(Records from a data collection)
* * * * * * *
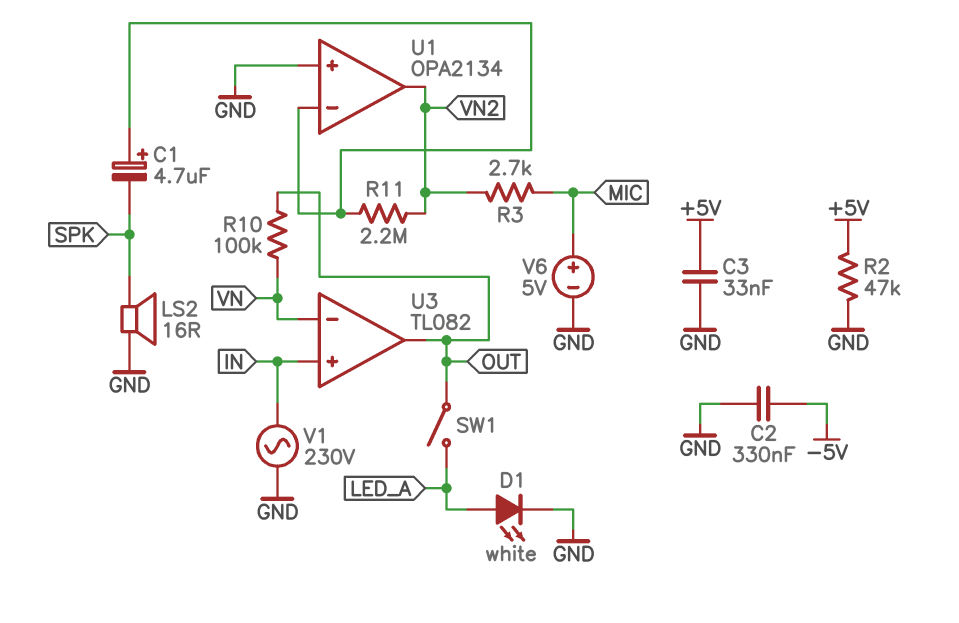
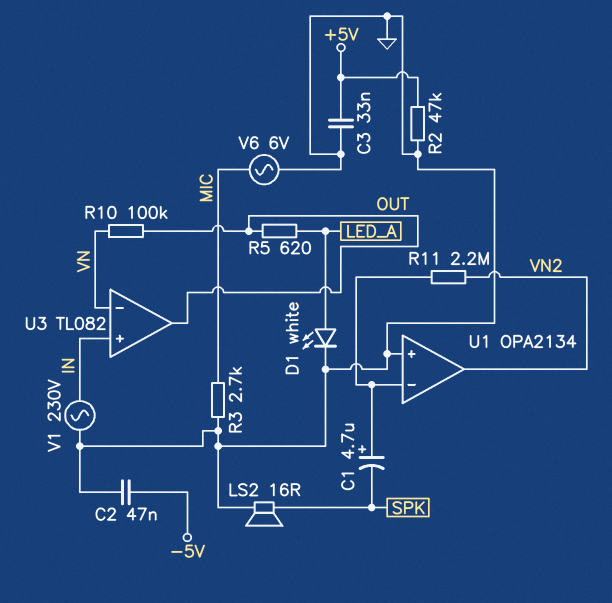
C2: 330nF (-5V, GND) -> 47nF (-5V, GND)
R3: 2.7k (MIC, VN2) -> 2.7k (GND, MIC)
R5: none -> 620 (LED_A, OUT)
SW1: switch (LED_A, OUT) -> none
V6: 5V (plus MIC, minus GND) -> AC 6V (GND, MIC)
* * * * * * *
**Task prompt**
An exact copy of the records above is needed, free of pictures.

**Your solution**
C2: 330nF (-5V, GND) -> 47nF (-5V, GND)
R3: 2.7k (MIC, VN2) -> 2.7k (GND, MIC)
R5: none -> 620 (LED_A, OUT)
SW1: switch (LED_A, OUT) -> none
V6: 5V (plus MIC, minus GND) -> AC 6V (GND, MIC)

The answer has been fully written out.